═══ MATERIALS PROVIDED
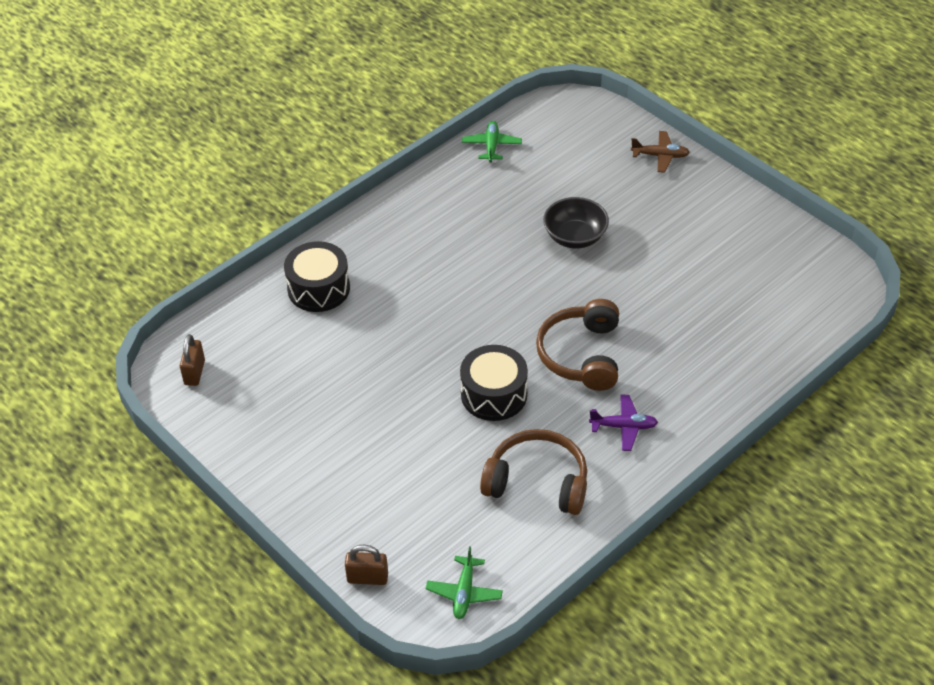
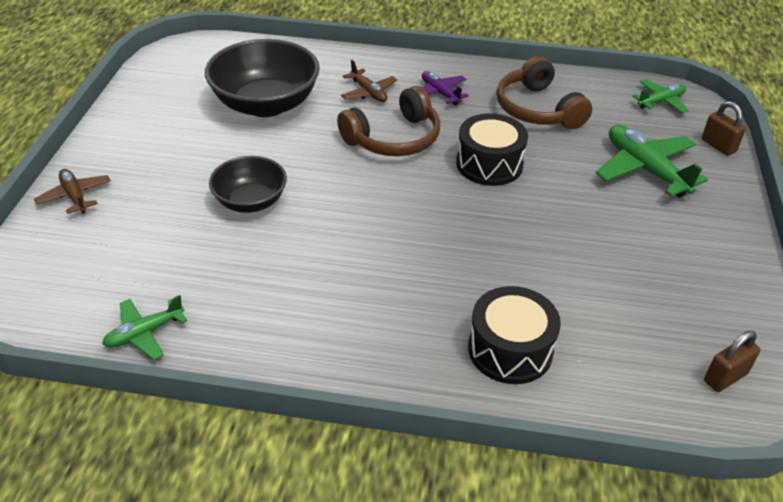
camera: 130 degrees left, 5 degrees down
(392, 494) = (645, 169): none -> green plane
(666, 376) = (368, 92): none -> brown plane
(702, 300) = (266, 104): none -> black bowl

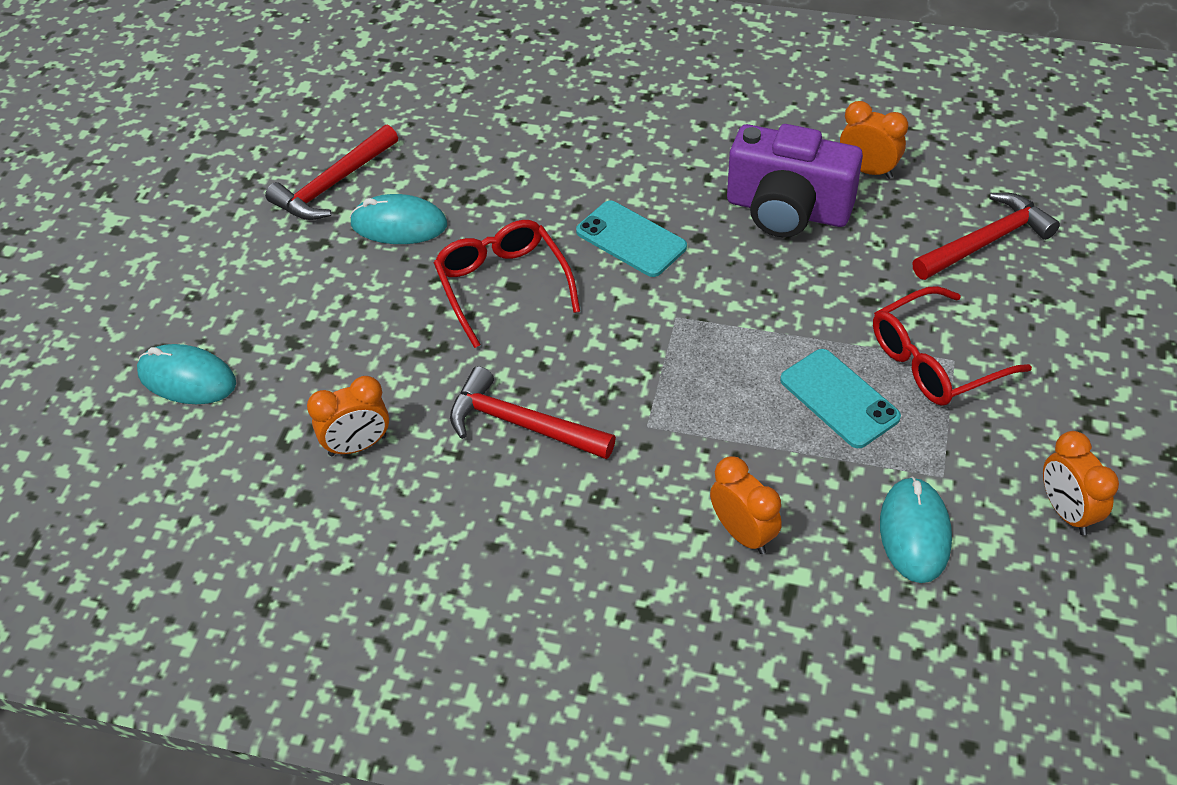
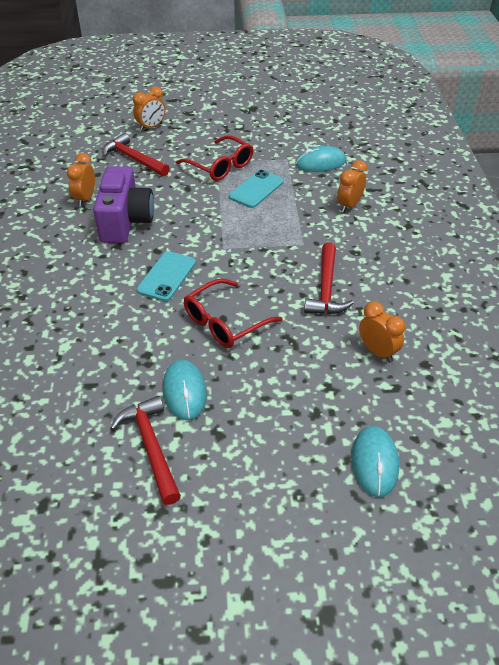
camera: 110 degrees left, 5 degrees down
(333, 185) = (151, 447): red hammer -> red hammer turned 135 degrees counterclockwise
(1066, 511) = (289, 130): orange clock -> orange clock (151, 127)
══════
_REQUIRED WORK:_ Your task is to restate, word for word, the line with "camera: 110 degrees left, 5 degrees down" and all lines after it, ending with the last line of the data.

_TASK ANSWER:_
camera: 110 degrees left, 5 degrees down
(333, 185) = (151, 447): red hammer -> red hammer turned 135 degrees counterclockwise
(1066, 511) = (289, 130): orange clock -> orange clock (151, 127)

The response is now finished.